Of the material below, the lines to be retyped are those from the line containing "pink brick B3" through the line containing "pink brick F4:F5", inclusive; reproduce them exactly.

- DATASET EXTRACT
☆ ☆ ☆

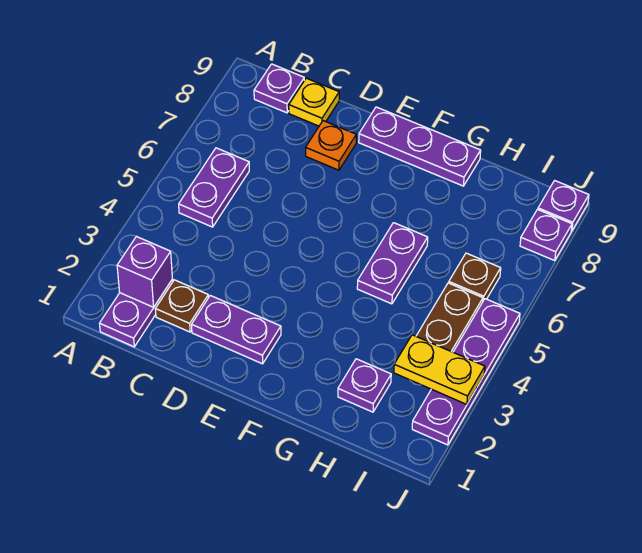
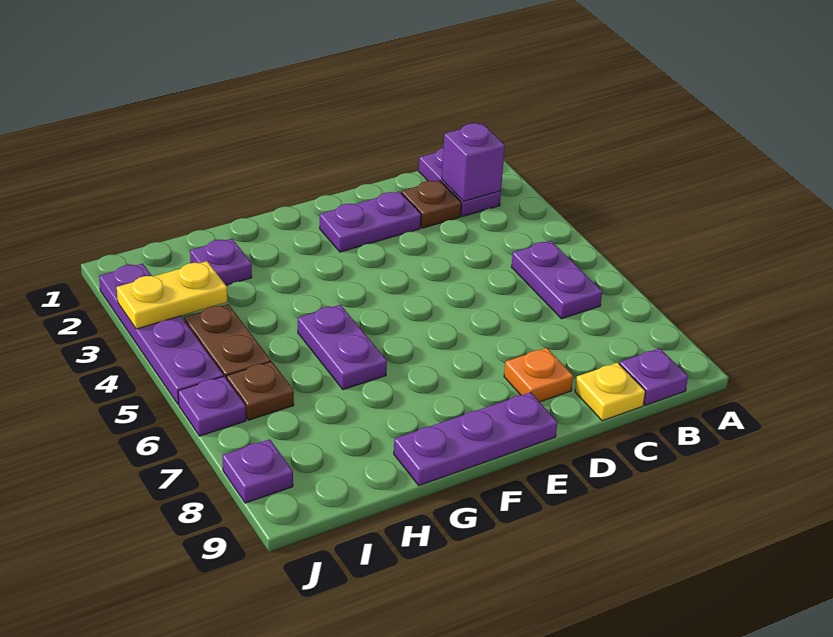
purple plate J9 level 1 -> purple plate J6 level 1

☆ ☆ ☆

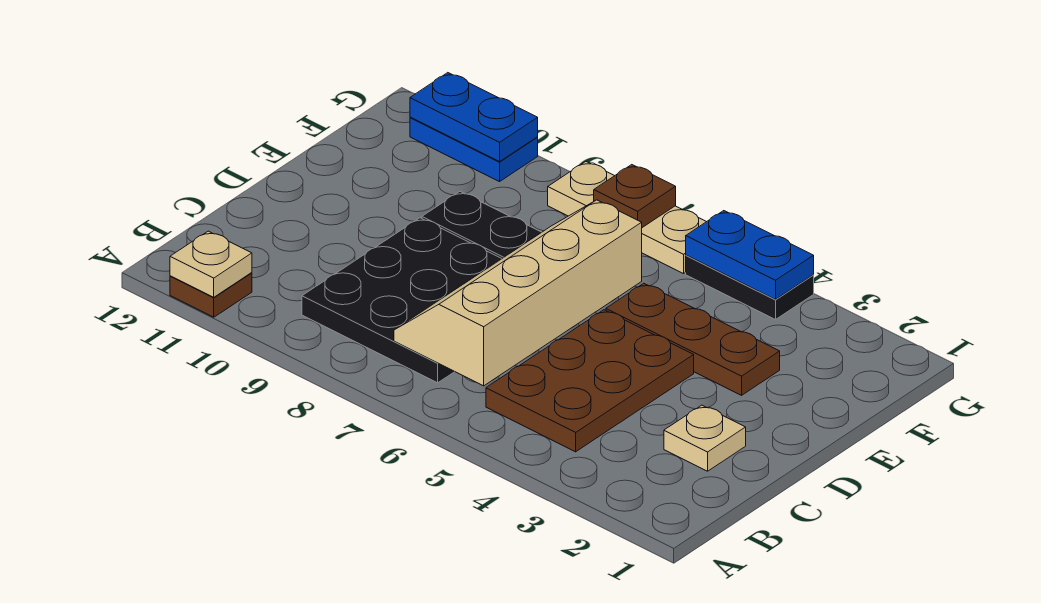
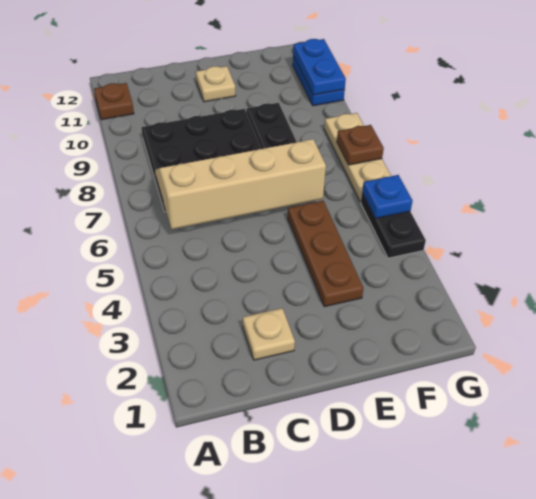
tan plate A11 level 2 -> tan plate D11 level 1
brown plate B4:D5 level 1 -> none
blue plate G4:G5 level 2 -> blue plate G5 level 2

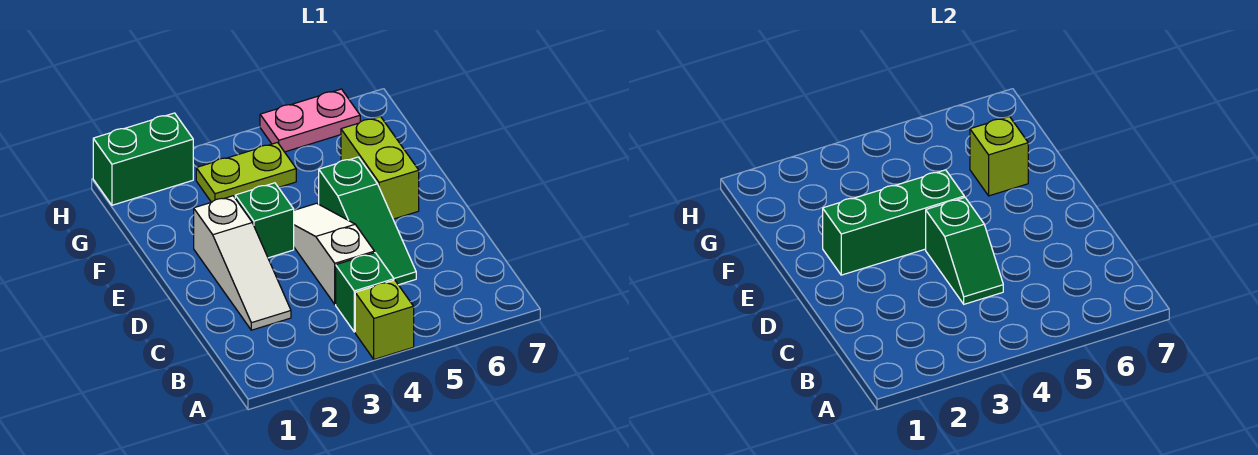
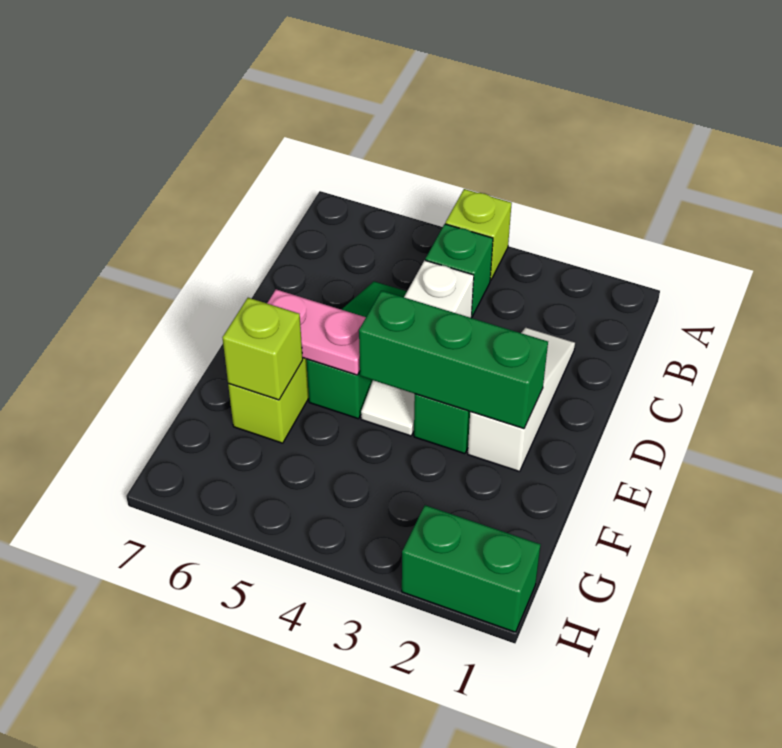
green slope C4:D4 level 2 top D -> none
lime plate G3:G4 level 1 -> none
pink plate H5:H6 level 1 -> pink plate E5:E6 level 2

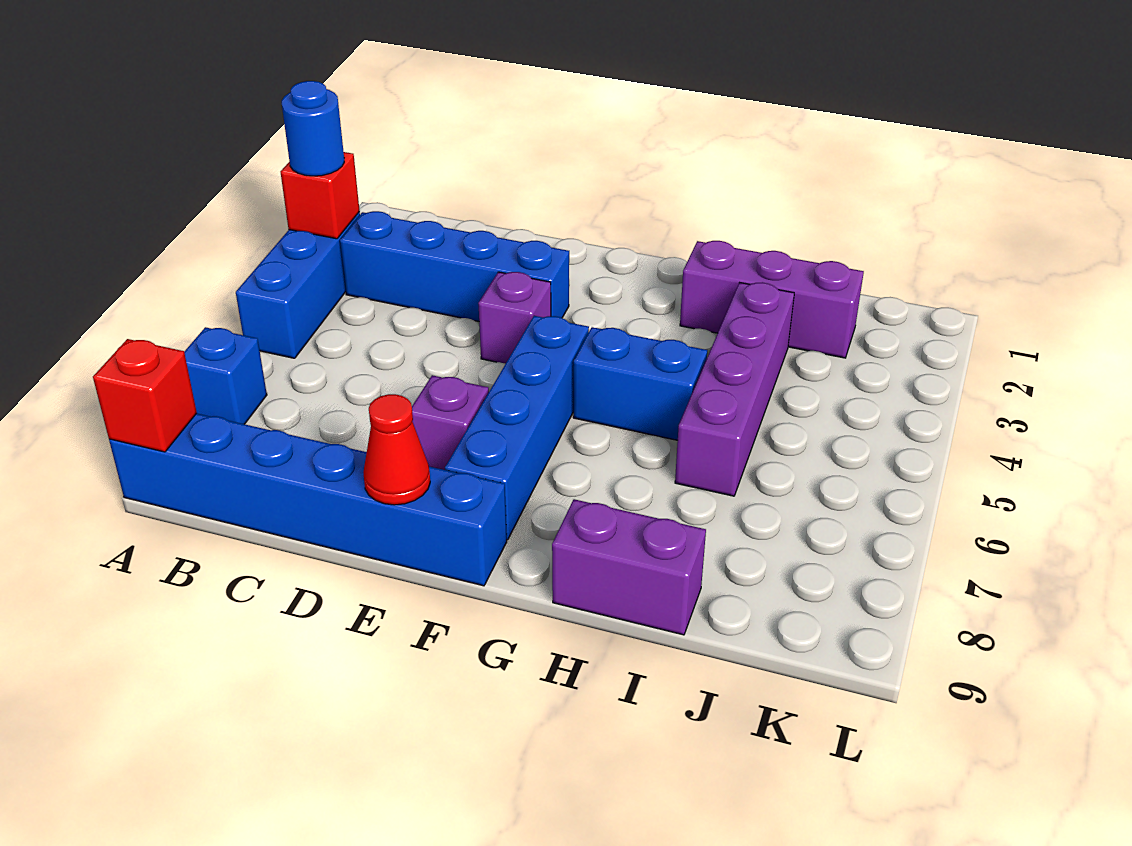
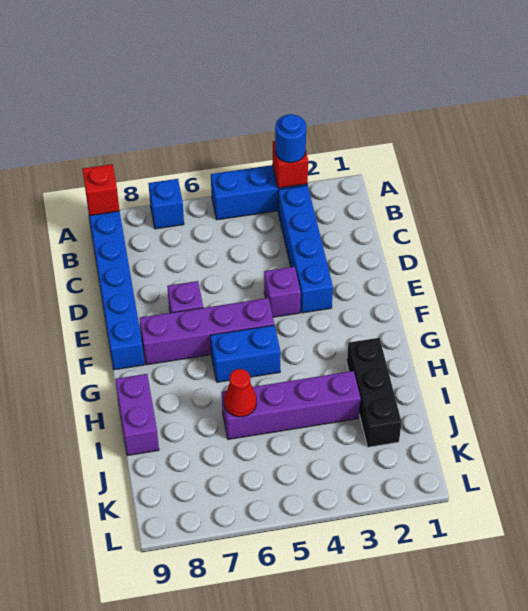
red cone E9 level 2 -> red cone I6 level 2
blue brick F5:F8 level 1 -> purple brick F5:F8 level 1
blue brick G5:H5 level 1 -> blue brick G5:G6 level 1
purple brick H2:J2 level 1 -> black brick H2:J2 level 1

☆ ☆ ☆

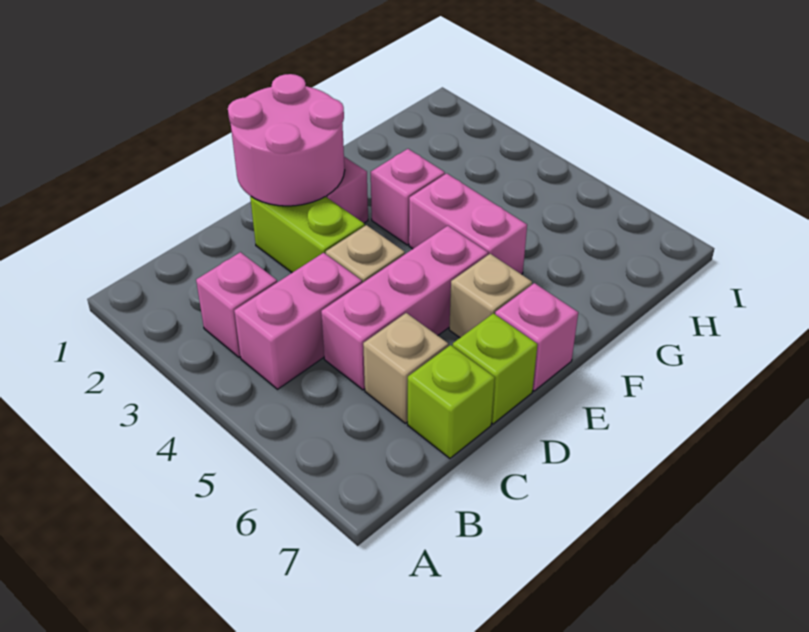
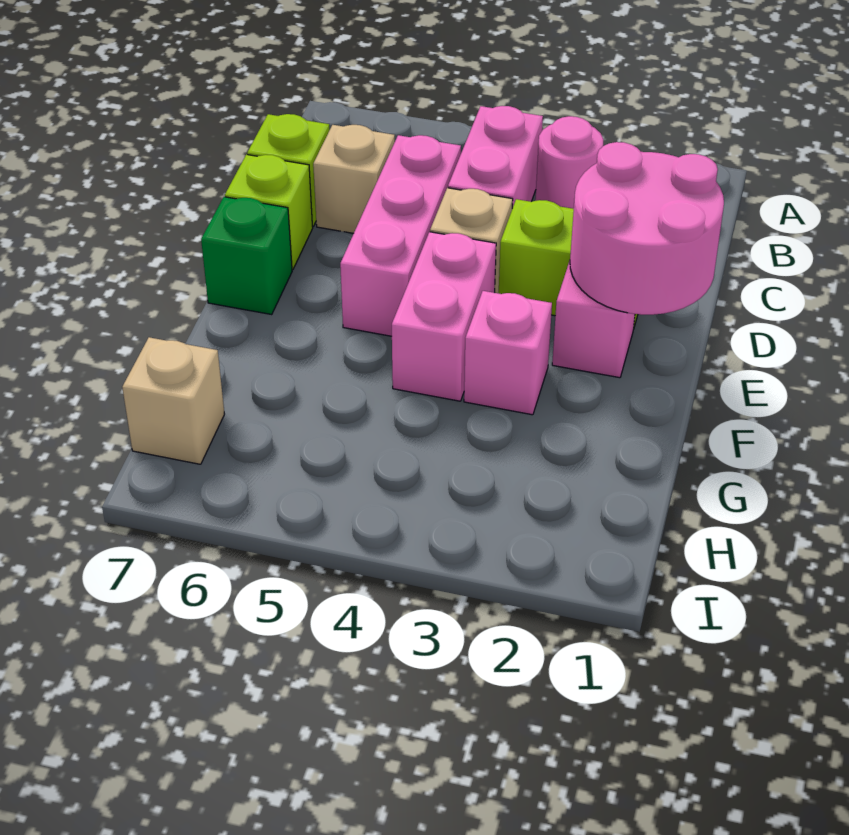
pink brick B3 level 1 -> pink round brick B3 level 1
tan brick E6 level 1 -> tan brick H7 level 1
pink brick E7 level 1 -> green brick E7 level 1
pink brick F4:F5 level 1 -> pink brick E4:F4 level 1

☆ ☆ ☆

- SOLUTION
pink brick B3 level 1 -> pink round brick B3 level 1
tan brick E6 level 1 -> tan brick H7 level 1
pink brick E7 level 1 -> green brick E7 level 1
pink brick F4:F5 level 1 -> pink brick E4:F4 level 1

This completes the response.